What the task requires: What lines below contain the word "soap"? Please pull each one out.

Object correspondence data:
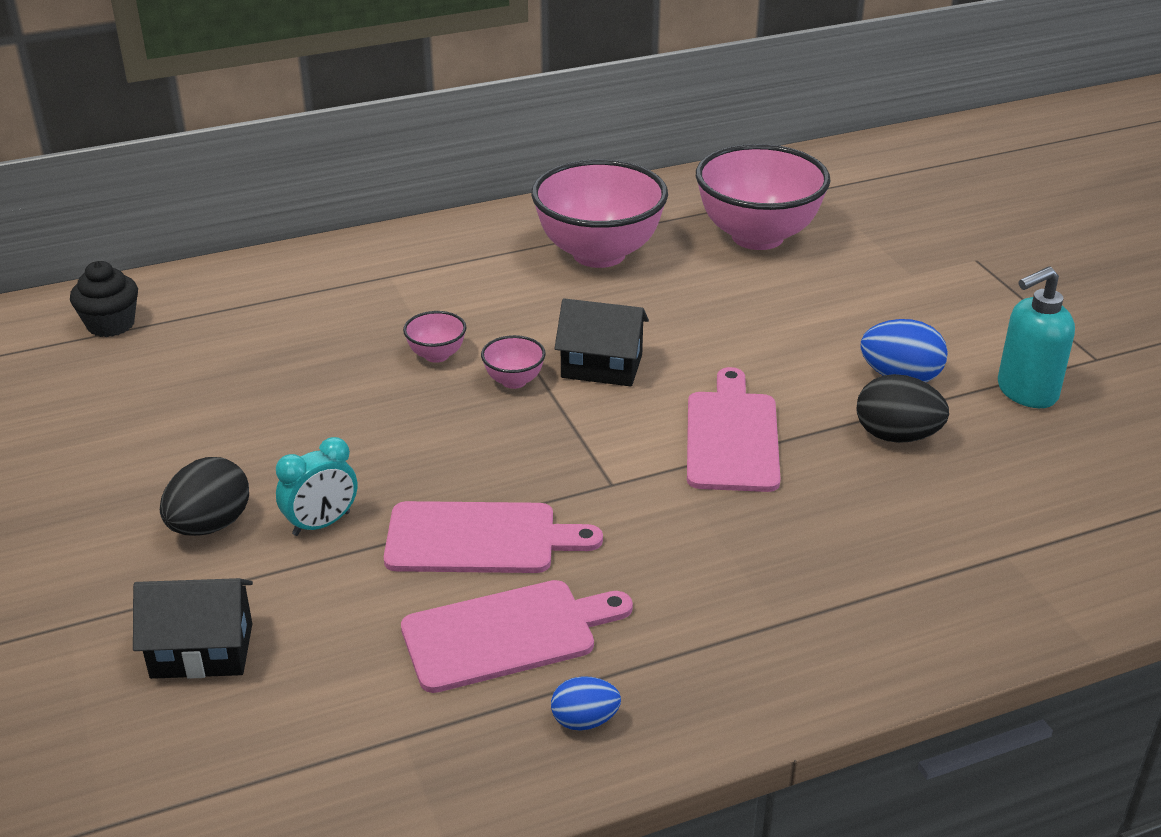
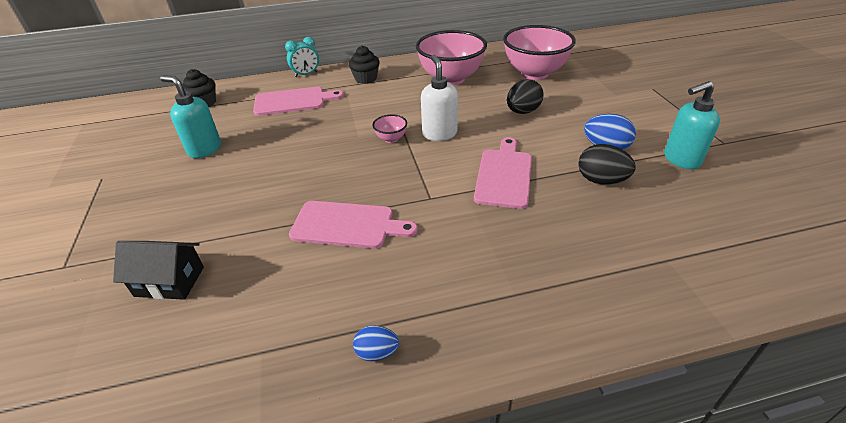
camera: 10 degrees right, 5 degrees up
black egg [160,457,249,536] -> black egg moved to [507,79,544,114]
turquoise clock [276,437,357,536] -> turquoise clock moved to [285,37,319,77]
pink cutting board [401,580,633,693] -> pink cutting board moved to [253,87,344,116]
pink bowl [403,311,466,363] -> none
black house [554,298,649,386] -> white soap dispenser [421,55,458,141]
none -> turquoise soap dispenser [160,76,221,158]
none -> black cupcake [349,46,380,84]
---
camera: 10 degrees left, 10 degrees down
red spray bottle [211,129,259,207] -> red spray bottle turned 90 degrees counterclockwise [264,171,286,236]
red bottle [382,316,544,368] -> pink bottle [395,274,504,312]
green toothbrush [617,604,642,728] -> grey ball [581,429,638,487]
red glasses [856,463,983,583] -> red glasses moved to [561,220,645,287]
---
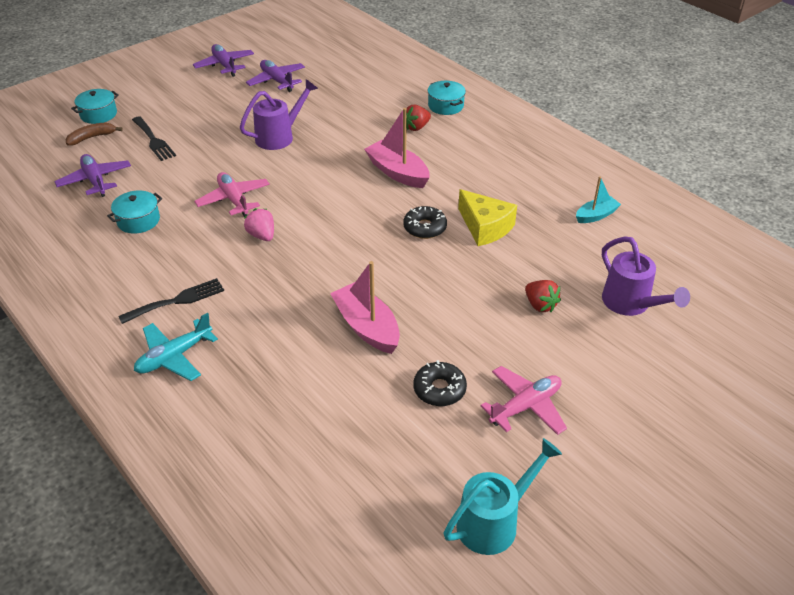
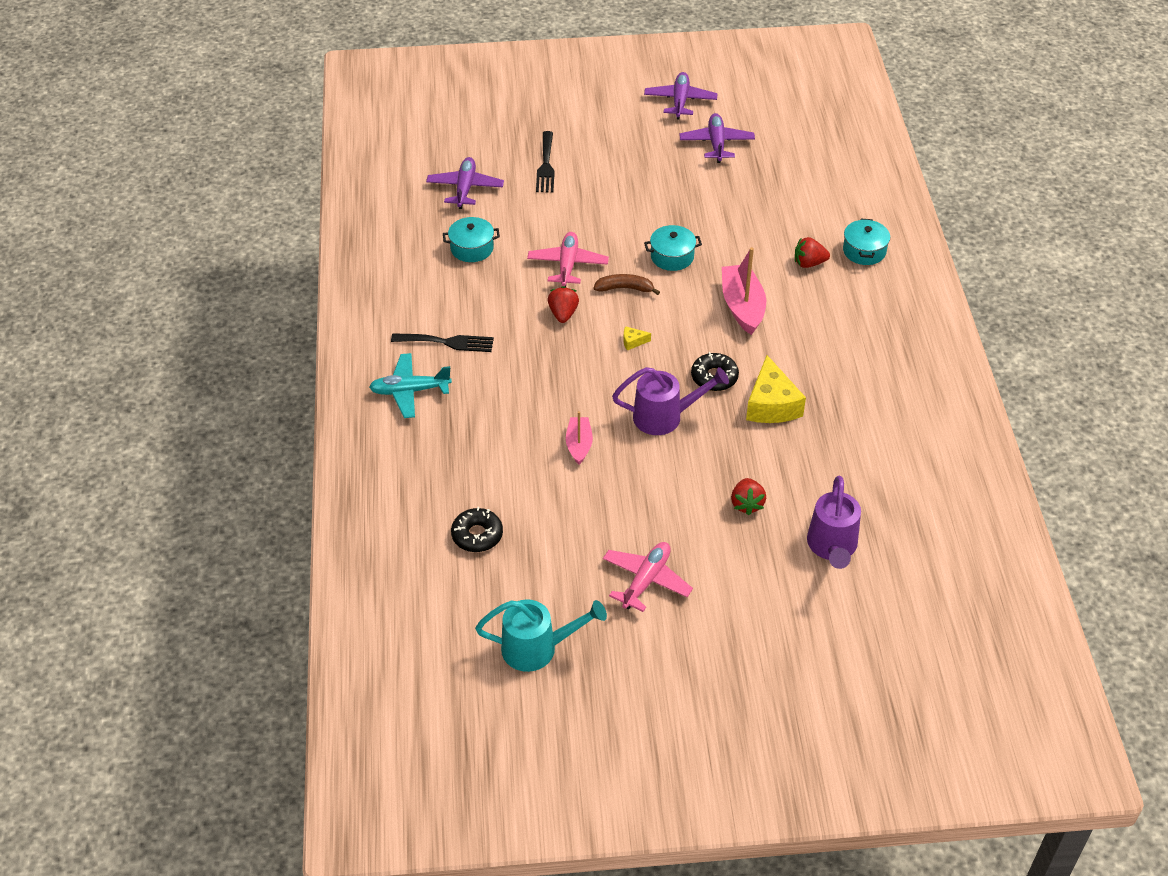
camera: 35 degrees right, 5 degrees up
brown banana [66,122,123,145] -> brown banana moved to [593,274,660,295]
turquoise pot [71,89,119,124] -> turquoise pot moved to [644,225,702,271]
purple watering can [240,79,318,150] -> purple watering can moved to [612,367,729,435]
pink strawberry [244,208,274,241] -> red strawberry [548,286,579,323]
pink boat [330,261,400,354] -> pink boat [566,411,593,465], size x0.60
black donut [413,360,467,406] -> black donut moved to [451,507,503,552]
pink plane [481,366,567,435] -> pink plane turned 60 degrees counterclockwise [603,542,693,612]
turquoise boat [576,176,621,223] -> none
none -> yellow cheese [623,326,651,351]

Answer below:
black house [554,298,649,386] -> white soap dispenser [421,55,458,141]
none -> turquoise soap dispenser [160,76,221,158]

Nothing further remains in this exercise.